◆ WHAT TO DO: Search the entries for the word "lime" and pull out each line that has it.

(Scene comparison data)
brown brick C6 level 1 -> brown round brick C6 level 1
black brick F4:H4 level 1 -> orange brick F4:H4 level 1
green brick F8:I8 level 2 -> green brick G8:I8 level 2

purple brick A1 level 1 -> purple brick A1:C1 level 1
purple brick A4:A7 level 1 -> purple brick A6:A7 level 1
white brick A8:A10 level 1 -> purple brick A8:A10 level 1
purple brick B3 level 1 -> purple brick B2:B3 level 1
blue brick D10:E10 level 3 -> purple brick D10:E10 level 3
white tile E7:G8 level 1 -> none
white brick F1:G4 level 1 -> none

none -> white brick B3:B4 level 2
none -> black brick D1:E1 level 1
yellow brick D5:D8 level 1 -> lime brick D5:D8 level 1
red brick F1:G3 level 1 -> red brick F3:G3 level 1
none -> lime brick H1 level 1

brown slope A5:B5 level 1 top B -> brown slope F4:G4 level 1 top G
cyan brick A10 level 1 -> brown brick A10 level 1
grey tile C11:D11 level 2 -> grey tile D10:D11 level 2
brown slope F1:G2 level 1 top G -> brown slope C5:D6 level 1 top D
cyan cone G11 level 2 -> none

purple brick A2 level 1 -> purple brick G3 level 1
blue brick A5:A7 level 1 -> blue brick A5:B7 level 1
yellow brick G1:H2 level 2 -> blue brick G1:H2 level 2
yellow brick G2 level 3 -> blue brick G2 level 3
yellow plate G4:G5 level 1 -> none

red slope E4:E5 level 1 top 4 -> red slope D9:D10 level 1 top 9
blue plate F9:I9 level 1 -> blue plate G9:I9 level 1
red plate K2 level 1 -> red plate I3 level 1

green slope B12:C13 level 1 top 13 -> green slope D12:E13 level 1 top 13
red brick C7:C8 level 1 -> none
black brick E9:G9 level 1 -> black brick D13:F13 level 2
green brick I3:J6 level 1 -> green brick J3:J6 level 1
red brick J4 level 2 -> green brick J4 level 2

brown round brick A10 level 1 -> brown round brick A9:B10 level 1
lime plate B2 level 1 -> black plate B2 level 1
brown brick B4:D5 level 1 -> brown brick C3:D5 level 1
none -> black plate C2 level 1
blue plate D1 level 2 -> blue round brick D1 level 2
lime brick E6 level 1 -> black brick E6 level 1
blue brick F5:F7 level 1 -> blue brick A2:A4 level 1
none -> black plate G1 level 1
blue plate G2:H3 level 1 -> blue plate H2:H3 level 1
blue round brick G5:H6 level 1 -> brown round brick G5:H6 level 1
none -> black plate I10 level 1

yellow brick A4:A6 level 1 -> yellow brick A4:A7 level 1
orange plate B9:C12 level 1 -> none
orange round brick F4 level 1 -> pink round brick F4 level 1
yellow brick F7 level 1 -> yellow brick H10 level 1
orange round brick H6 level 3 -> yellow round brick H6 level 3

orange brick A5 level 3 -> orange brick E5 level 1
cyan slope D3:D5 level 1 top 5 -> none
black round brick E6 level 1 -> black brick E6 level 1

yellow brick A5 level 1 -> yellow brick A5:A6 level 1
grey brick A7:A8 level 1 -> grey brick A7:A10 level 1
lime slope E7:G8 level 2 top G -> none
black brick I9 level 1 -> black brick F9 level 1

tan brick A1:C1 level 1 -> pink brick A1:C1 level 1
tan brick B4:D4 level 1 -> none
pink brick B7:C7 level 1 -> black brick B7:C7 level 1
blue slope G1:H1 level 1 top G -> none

◆ OUTPUT FOR THIS TASK:
yellow brick D5:D8 level 1 -> lime brick D5:D8 level 1
none -> lime brick H1 level 1
lime plate B2 level 1 -> black plate B2 level 1
lime brick E6 level 1 -> black brick E6 level 1
lime slope E7:G8 level 2 top G -> none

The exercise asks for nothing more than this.